**Exercise brief:** Give back exactly the lines from the one holding "moved: corazón/amarillo" to the last line of the entries, both included, and nothing more.

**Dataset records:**
--------------------

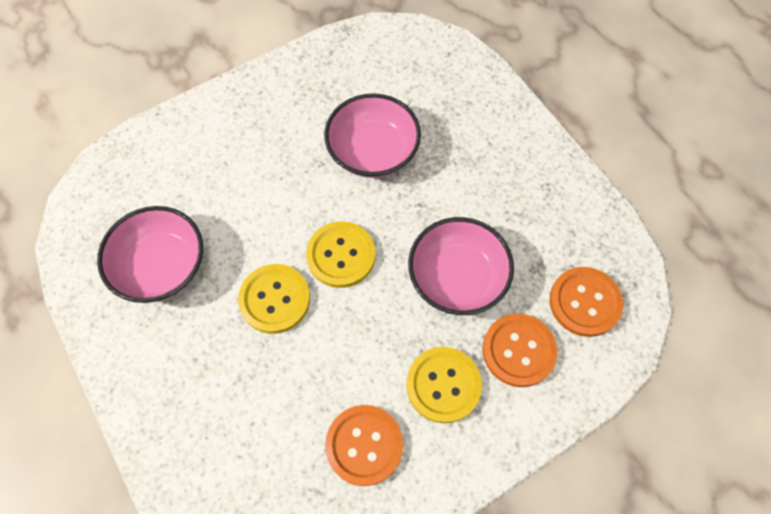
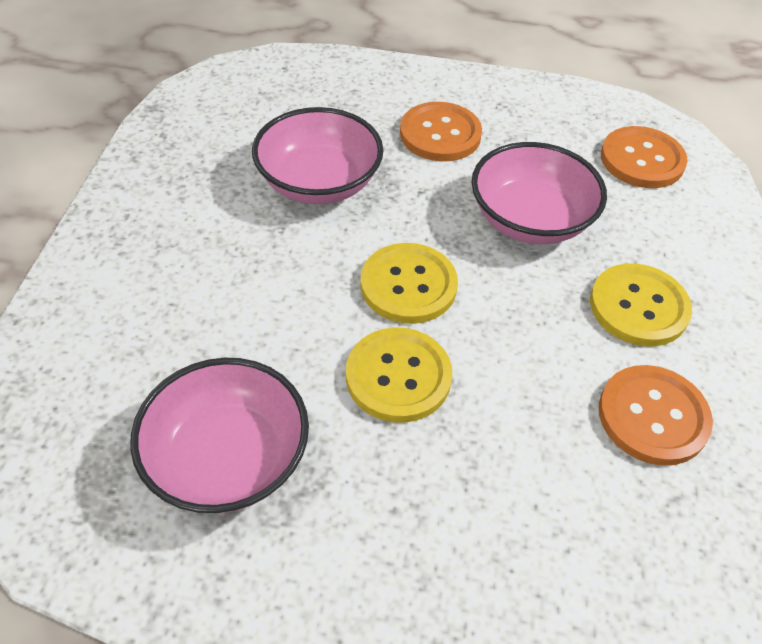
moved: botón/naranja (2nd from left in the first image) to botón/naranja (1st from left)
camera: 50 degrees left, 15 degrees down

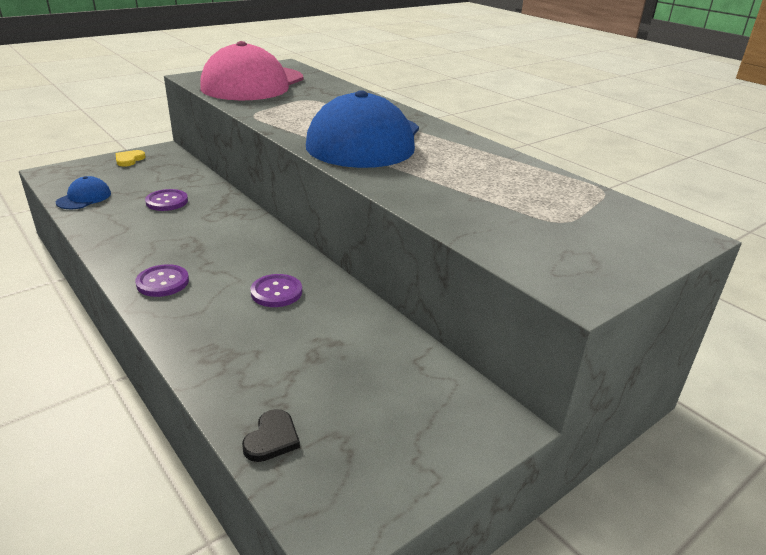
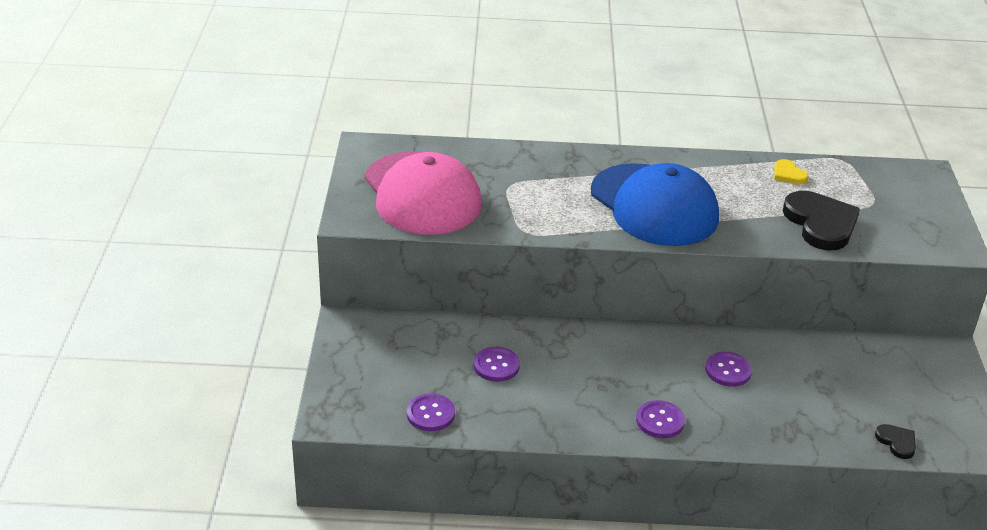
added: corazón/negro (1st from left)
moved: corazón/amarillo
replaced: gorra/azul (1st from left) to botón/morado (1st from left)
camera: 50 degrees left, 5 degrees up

--------------------

**The completed task:**
moved: corazón/amarillo
replaced: gorra/azul (1st from left) to botón/morado (1st from left)
camera: 50 degrees left, 5 degrees up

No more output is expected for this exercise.